*** DATA FOR THE TASK Section Begins ***
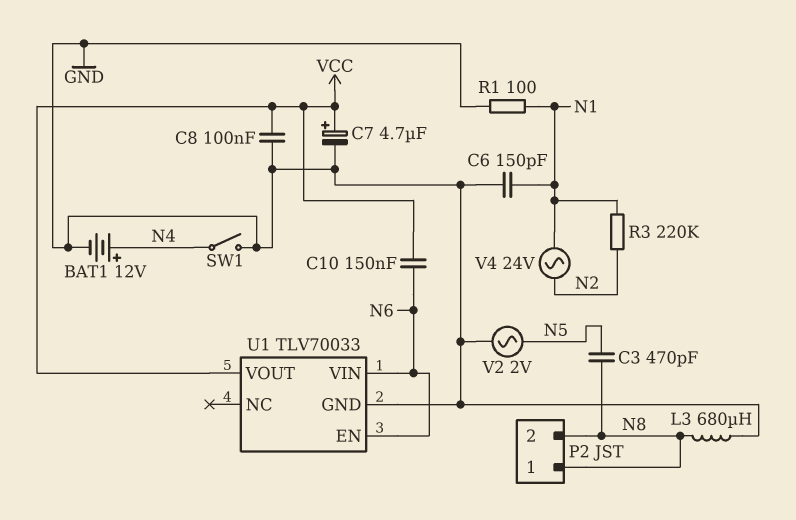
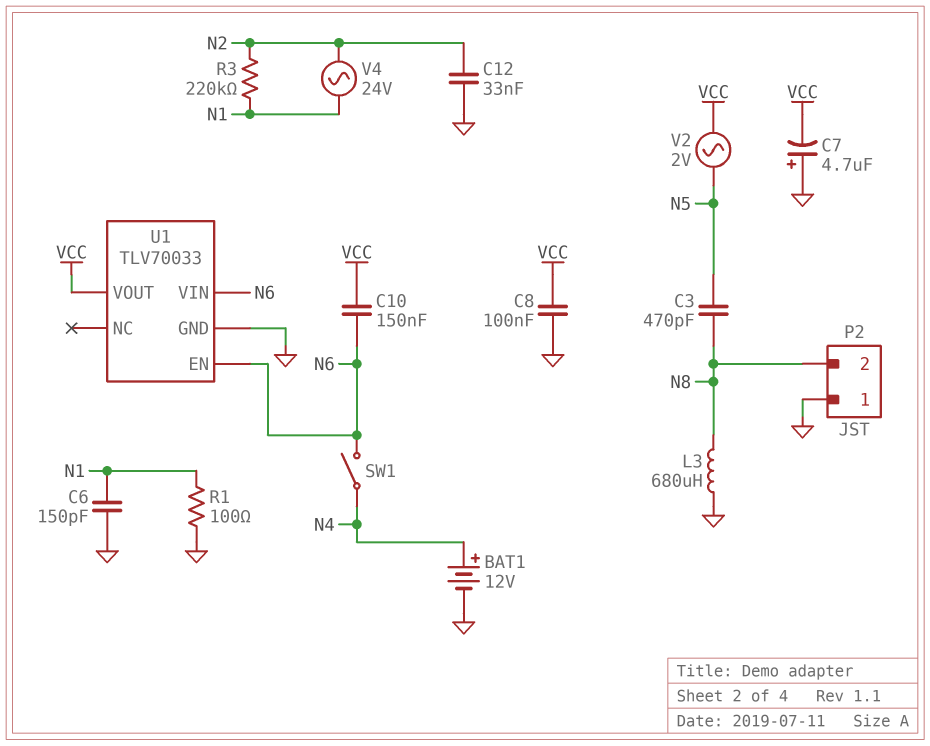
C7: 4.7uF (plus VCC, minus GND) -> 4.7uF (plus GND, minus VCC)
C12: none -> 33nF (GND, N2)
P2 pin 1: N8 -> GND
SW1: switch (GND, N4) -> switch (N4, N6)
V2: AC 2V (GND, N5) -> AC 2V (N5, VCC)

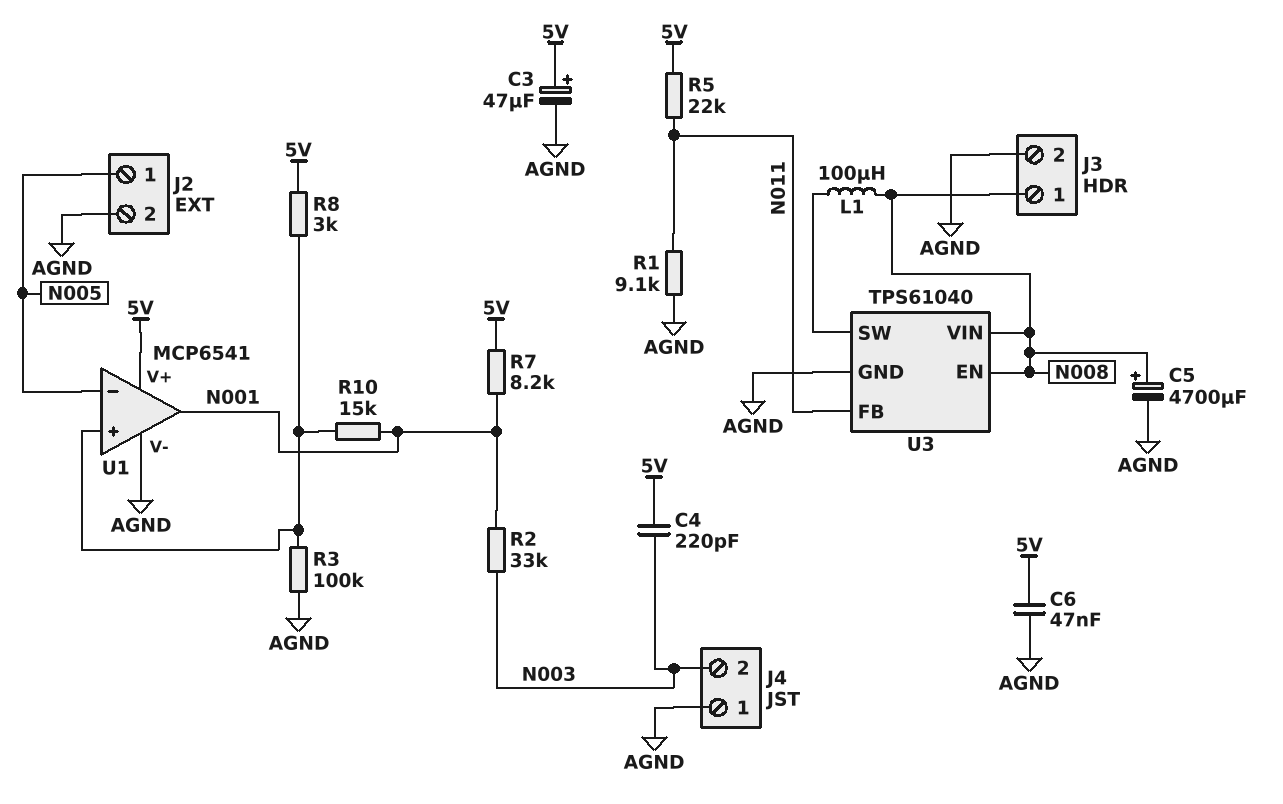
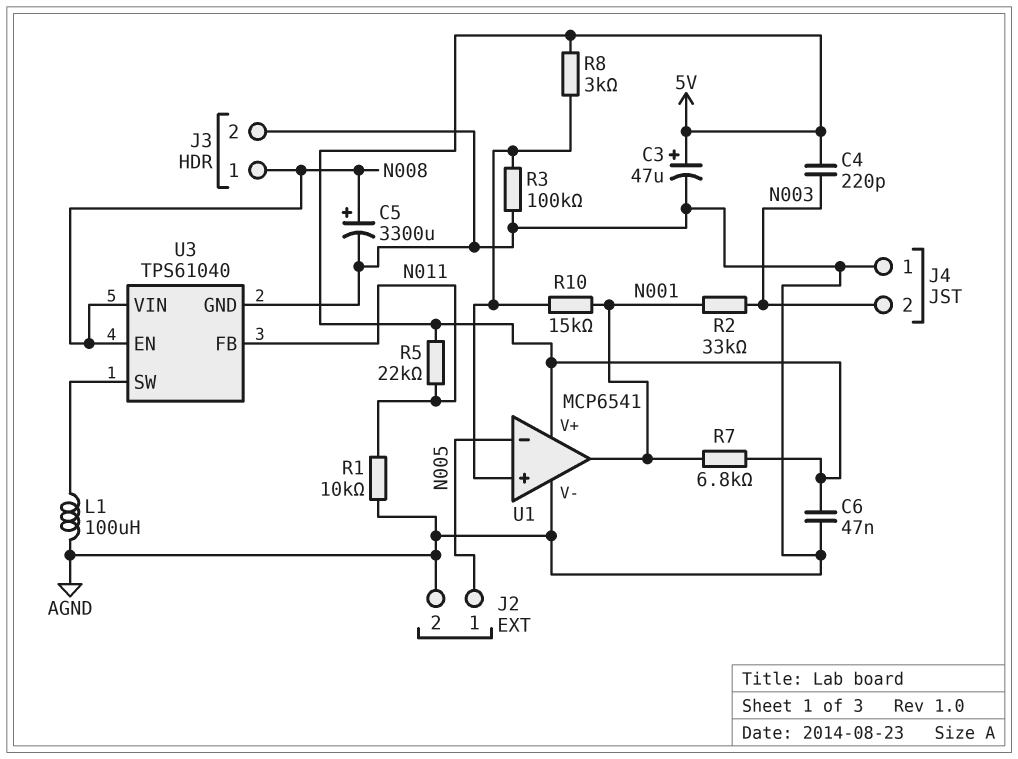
C5: 4700uF (plus N008, minus AGND) -> 3300uF (plus N008, minus AGND)
L1: 100uH (N008, U3/SW) -> 100uH (AGND, U3/SW)
R1: 9.1k (AGND, N011) -> 10k (AGND, N011)
R7: 8.2k (5V, N001) -> 6.8k (5V, N001)

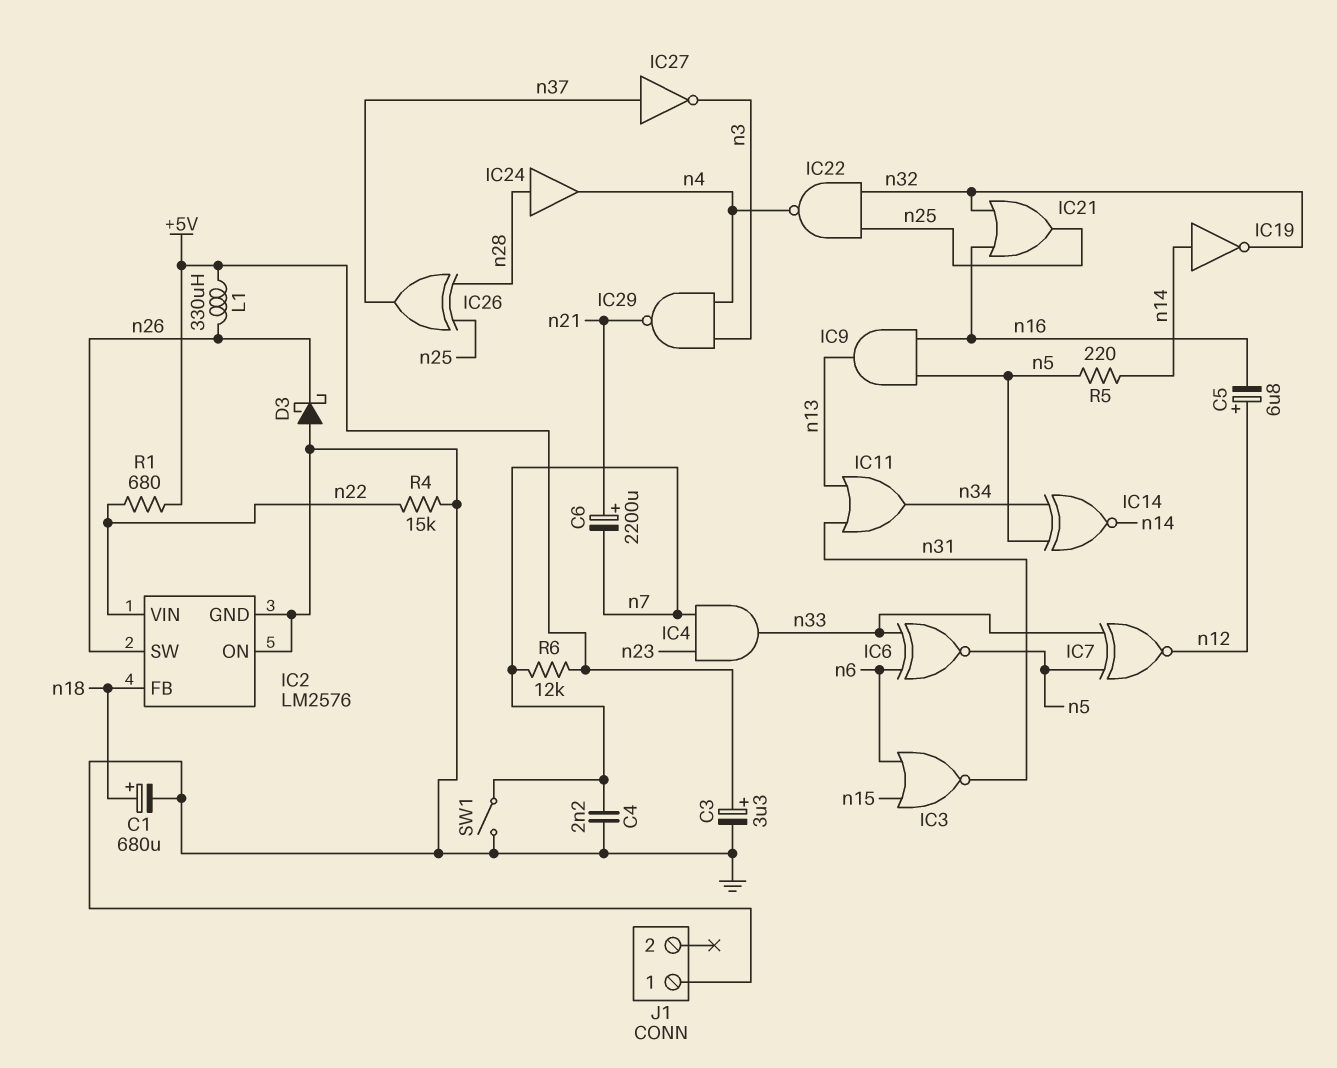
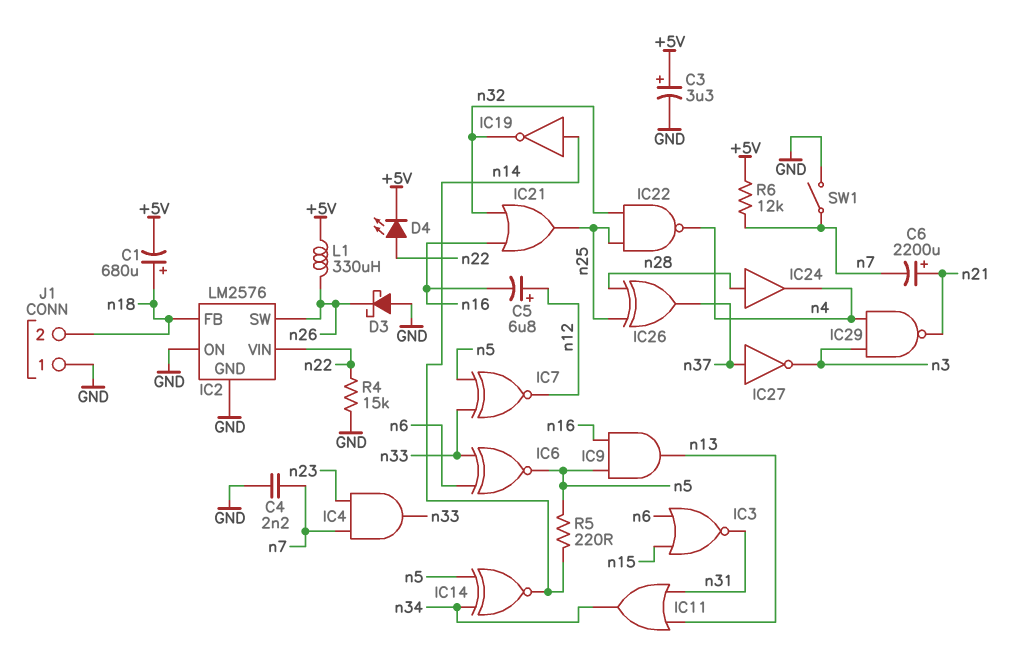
C1: 680uF (plus n18, minus GND) -> 680uF (plus n18, minus +5V)
D4: none -> LED (A n22, K +5V)
J1 pin 2: none -> n18
R1: 680 (+5V, n22) -> none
*** DATA FOR THE TASK Section Ends ***
• [EXERCISE PROMPT] All lines of the records above that carry the word "minus" should be listed.

• [SOLUTION FOR THIS TASK]
C7: 4.7uF (plus VCC, minus GND) -> 4.7uF (plus GND, minus VCC)
C5: 4700uF (plus N008, minus AGND) -> 3300uF (plus N008, minus AGND)
C1: 680uF (plus n18, minus GND) -> 680uF (plus n18, minus +5V)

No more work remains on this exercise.